**Aim of the task:** A single figure is expected: how many lines of the data that follows contain the word "zener".
● ● ●
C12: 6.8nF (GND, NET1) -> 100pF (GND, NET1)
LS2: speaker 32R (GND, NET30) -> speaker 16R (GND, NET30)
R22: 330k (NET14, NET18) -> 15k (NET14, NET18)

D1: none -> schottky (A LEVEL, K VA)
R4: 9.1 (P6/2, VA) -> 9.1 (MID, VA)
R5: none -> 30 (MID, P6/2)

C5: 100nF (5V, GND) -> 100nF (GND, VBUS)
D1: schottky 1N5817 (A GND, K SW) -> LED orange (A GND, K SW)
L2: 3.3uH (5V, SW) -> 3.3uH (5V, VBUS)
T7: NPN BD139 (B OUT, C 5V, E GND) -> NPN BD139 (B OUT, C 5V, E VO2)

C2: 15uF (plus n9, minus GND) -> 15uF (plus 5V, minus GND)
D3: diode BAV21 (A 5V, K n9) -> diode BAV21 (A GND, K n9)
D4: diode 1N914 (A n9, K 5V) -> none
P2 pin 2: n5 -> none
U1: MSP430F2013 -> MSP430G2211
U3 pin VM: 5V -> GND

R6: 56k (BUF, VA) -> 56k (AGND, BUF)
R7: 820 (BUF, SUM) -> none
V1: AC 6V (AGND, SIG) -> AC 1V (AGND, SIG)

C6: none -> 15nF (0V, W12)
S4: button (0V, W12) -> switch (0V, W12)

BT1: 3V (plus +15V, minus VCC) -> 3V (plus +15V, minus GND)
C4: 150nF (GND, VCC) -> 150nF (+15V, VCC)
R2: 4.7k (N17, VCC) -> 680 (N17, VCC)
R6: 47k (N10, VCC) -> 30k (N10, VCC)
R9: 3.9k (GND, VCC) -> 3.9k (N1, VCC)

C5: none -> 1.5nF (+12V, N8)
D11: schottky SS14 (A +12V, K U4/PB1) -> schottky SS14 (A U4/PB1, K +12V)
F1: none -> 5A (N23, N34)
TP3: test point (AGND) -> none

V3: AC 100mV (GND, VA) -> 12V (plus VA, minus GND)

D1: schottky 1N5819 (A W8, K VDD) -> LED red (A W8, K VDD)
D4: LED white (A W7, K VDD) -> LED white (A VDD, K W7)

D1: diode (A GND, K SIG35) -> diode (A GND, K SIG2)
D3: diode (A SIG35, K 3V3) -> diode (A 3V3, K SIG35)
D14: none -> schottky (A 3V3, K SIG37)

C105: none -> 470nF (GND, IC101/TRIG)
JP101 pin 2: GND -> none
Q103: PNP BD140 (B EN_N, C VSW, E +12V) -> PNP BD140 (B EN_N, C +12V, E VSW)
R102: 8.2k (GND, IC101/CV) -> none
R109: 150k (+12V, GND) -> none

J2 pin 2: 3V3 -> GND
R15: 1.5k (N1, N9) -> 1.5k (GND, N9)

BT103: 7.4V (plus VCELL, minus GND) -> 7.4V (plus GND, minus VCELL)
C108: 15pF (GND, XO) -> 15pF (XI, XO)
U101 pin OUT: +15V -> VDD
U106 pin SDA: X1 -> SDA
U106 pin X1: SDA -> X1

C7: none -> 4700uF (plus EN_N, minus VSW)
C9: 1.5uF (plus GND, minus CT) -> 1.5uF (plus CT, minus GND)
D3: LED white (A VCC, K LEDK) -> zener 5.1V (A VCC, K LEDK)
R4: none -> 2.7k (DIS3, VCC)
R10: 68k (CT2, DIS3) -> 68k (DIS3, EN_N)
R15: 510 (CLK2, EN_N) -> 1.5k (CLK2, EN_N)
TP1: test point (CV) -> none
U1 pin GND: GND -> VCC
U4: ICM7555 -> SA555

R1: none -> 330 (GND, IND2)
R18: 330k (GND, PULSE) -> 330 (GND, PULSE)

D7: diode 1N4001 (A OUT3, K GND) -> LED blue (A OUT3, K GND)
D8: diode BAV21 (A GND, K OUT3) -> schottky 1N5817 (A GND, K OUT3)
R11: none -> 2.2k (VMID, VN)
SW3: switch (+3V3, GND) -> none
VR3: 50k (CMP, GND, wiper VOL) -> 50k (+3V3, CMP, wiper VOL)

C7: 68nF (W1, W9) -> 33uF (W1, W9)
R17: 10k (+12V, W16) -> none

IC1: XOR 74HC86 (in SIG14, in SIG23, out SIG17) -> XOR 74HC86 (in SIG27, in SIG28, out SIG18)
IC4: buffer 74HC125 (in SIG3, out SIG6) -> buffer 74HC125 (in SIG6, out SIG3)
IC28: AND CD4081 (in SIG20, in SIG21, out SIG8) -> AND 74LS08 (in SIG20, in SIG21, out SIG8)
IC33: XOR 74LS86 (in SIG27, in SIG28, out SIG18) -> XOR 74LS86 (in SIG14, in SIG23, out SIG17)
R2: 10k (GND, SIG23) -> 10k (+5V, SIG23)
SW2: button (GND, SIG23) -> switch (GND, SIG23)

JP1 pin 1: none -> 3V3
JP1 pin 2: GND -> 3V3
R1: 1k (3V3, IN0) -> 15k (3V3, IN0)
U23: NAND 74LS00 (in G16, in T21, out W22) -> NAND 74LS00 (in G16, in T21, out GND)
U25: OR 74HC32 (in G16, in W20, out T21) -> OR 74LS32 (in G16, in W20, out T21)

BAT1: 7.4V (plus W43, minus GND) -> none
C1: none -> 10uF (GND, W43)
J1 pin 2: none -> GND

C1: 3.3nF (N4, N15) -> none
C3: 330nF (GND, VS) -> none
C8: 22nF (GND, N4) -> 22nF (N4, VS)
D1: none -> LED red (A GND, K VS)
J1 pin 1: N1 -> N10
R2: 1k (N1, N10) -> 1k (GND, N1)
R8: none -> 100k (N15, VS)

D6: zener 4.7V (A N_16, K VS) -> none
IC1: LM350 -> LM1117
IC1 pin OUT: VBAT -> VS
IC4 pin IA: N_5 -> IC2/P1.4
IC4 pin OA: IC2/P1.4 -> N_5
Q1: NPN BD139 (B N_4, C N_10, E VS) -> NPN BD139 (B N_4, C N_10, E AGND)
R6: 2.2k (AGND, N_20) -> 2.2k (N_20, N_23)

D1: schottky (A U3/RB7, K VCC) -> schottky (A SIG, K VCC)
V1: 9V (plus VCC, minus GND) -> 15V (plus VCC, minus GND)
● ● ●
**Task output:** 2